[TASK TO CARRY OUT]
Word for word, transcribe the lines below and drop the pictures.

[DATASET EXTRACT]
++++++++++++++++++++

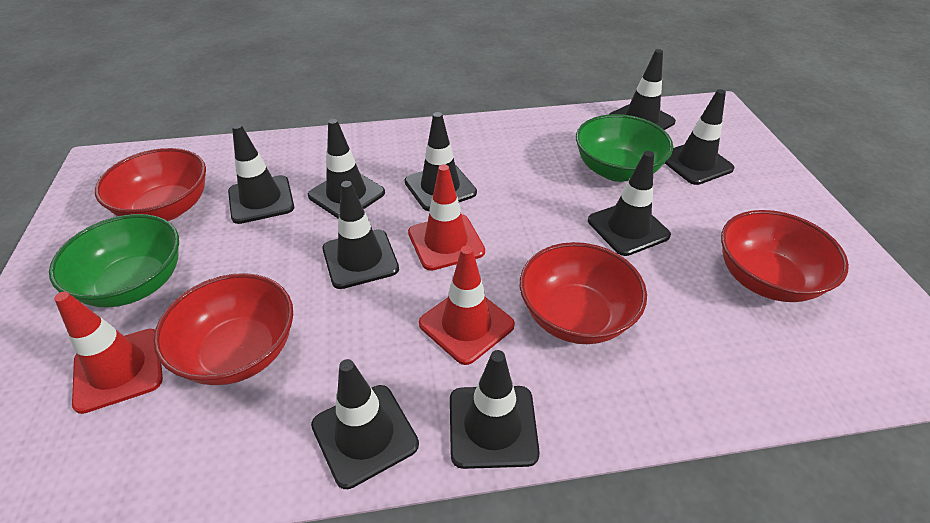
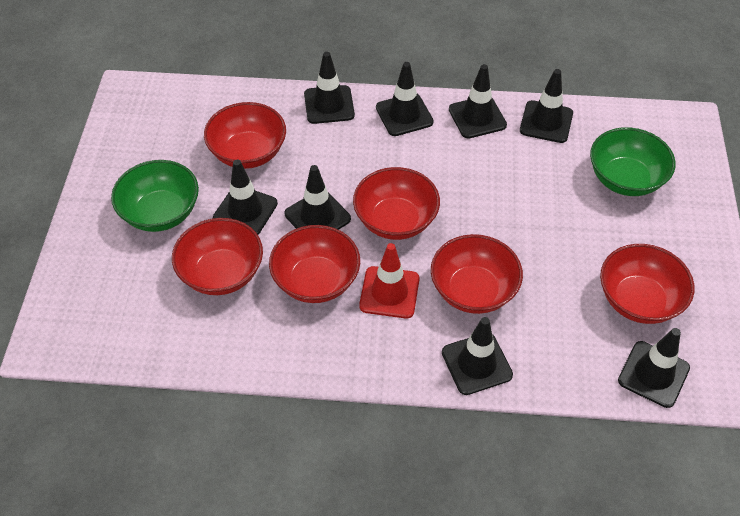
black traffic cone: 9 -> 8
red bowl: 4 -> 6
red traffic cone: 3 -> 1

++++++++++++++++++++

[RESPONSE BELOW]
black traffic cone: 9 -> 8
red bowl: 4 -> 6
red traffic cone: 3 -> 1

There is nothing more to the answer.